(Data extracted from a collection)

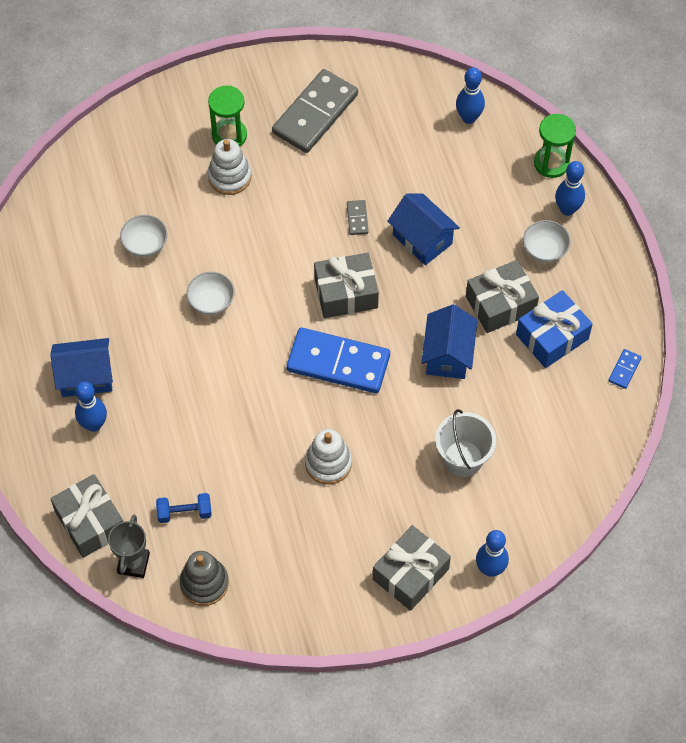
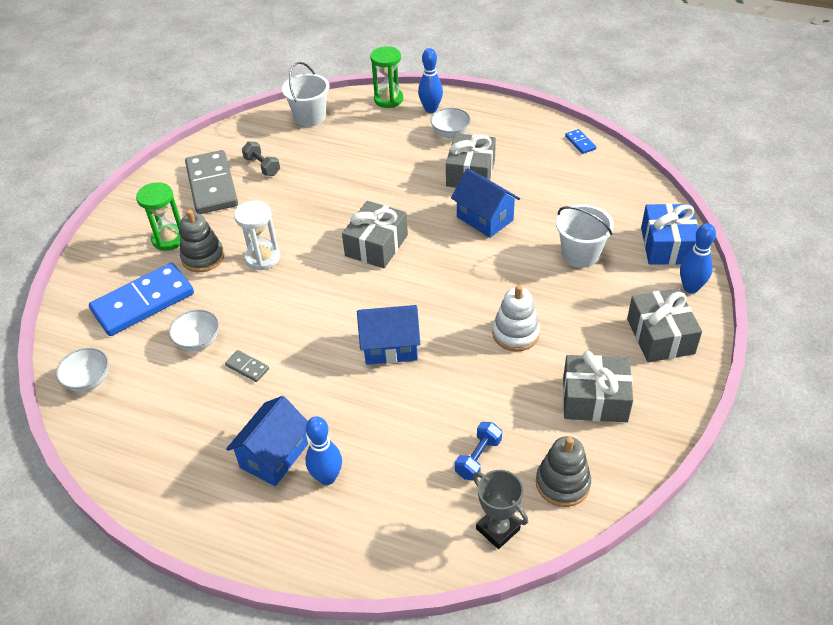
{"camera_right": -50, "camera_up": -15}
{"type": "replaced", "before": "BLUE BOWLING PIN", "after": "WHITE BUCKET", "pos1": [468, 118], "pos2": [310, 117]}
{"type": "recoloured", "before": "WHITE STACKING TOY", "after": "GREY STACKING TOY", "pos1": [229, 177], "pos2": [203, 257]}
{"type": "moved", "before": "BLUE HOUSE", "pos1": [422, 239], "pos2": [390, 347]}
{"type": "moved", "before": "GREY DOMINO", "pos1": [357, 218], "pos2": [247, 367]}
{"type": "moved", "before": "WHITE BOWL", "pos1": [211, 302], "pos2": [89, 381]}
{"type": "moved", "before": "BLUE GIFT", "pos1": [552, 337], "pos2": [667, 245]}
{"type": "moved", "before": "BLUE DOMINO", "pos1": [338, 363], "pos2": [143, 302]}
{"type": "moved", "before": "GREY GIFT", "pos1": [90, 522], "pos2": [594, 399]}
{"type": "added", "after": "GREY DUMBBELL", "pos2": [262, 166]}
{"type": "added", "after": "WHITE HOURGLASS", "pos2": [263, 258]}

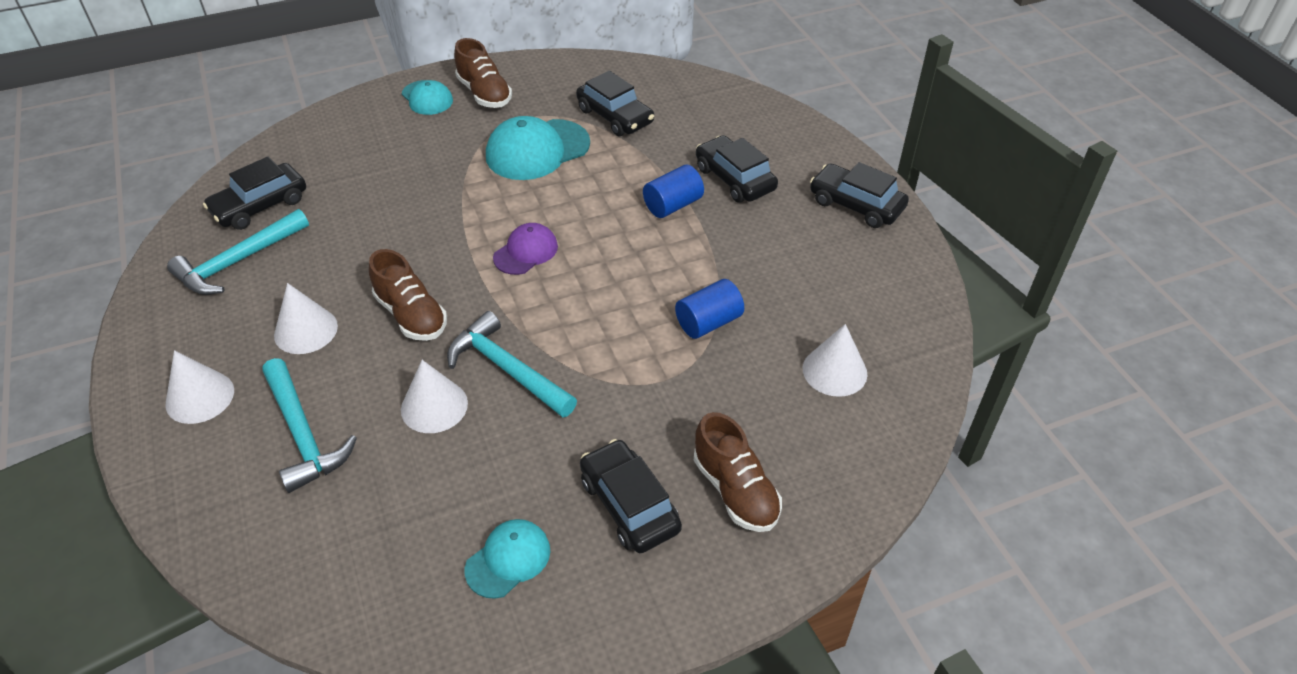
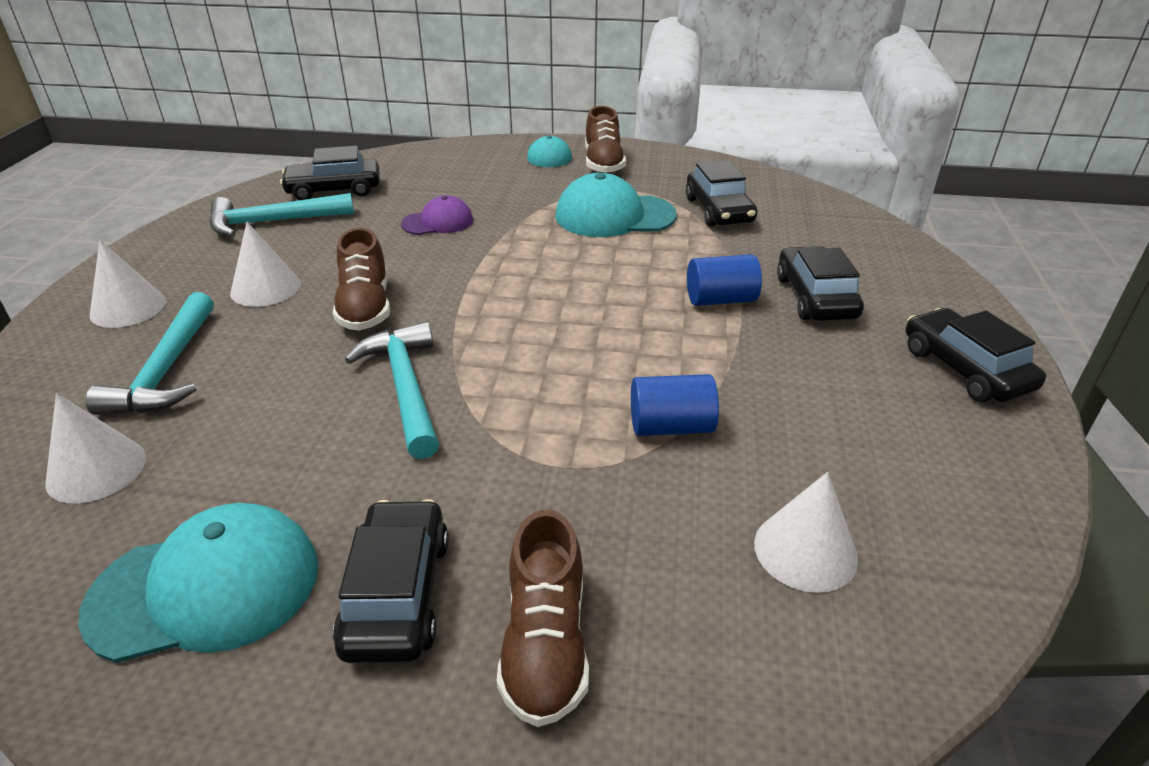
{"camera_right": 30, "camera_up": -10}
{"type": "moved", "before": "PURPLE CAP", "pos1": [526, 252], "pos2": [438, 222]}
{"type": "moved", "before": "WHITE CONE", "pos1": [434, 406], "pos2": [96, 469]}
{"type": "resized", "before": "TURQUOISE CAP", "pos1": [508, 559], "pos2": [206, 588], "scale": 1.71}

> EXERCISE DESCRIPTION: Drop the images and transcribe the entries above exactly.

> OUTPUT BELOW:
{"camera_right": -50, "camera_up": -15}
{"type": "replaced", "before": "BLUE BOWLING PIN", "after": "WHITE BUCKET", "pos1": [468, 118], "pos2": [310, 117]}
{"type": "recoloured", "before": "WHITE STACKING TOY", "after": "GREY STACKING TOY", "pos1": [229, 177], "pos2": [203, 257]}
{"type": "moved", "before": "BLUE HOUSE", "pos1": [422, 239], "pos2": [390, 347]}
{"type": "moved", "before": "GREY DOMINO", "pos1": [357, 218], "pos2": [247, 367]}
{"type": "moved", "before": "WHITE BOWL", "pos1": [211, 302], "pos2": [89, 381]}
{"type": "moved", "before": "BLUE GIFT", "pos1": [552, 337], "pos2": [667, 245]}
{"type": "moved", "before": "BLUE DOMINO", "pos1": [338, 363], "pos2": [143, 302]}
{"type": "moved", "before": "GREY GIFT", "pos1": [90, 522], "pos2": [594, 399]}
{"type": "added", "after": "GREY DUMBBELL", "pos2": [262, 166]}
{"type": "added", "after": "WHITE HOURGLASS", "pos2": [263, 258]}

{"camera_right": 30, "camera_up": -10}
{"type": "moved", "before": "PURPLE CAP", "pos1": [526, 252], "pos2": [438, 222]}
{"type": "moved", "before": "WHITE CONE", "pos1": [434, 406], "pos2": [96, 469]}
{"type": "resized", "before": "TURQUOISE CAP", "pos1": [508, 559], "pos2": [206, 588], "scale": 1.71}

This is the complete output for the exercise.